◆ Provided data
▽
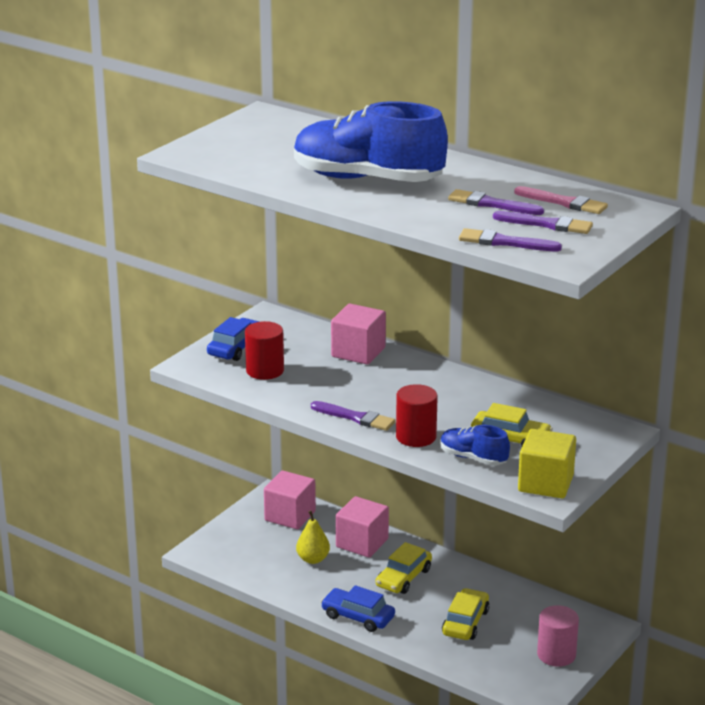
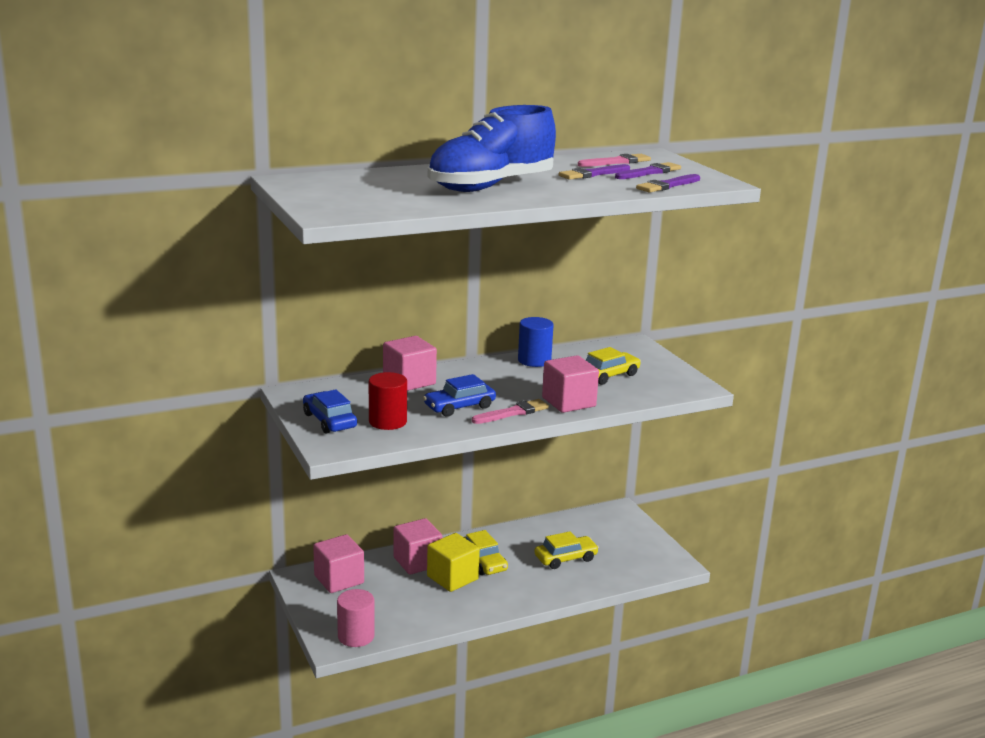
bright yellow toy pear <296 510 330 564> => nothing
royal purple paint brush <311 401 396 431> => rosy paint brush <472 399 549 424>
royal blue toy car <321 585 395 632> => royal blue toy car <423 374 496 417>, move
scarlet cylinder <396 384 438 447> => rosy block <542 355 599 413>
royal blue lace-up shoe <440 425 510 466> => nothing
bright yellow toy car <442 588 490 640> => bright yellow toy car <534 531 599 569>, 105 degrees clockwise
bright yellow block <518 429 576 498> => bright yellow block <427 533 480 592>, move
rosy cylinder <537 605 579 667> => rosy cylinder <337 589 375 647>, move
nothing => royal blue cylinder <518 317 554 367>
△
◆ What you should do
Give the listing above again in its entirety, exactly as written and free of images.

◆ Answer section
bright yellow toy pear <296 510 330 564> => nothing
royal purple paint brush <311 401 396 431> => rosy paint brush <472 399 549 424>
royal blue toy car <321 585 395 632> => royal blue toy car <423 374 496 417>, move
scarlet cylinder <396 384 438 447> => rosy block <542 355 599 413>
royal blue lace-up shoe <440 425 510 466> => nothing
bright yellow toy car <442 588 490 640> => bright yellow toy car <534 531 599 569>, 105 degrees clockwise
bright yellow block <518 429 576 498> => bright yellow block <427 533 480 592>, move
rosy cylinder <537 605 579 667> => rosy cylinder <337 589 375 647>, move
nothing => royal blue cylinder <518 317 554 367>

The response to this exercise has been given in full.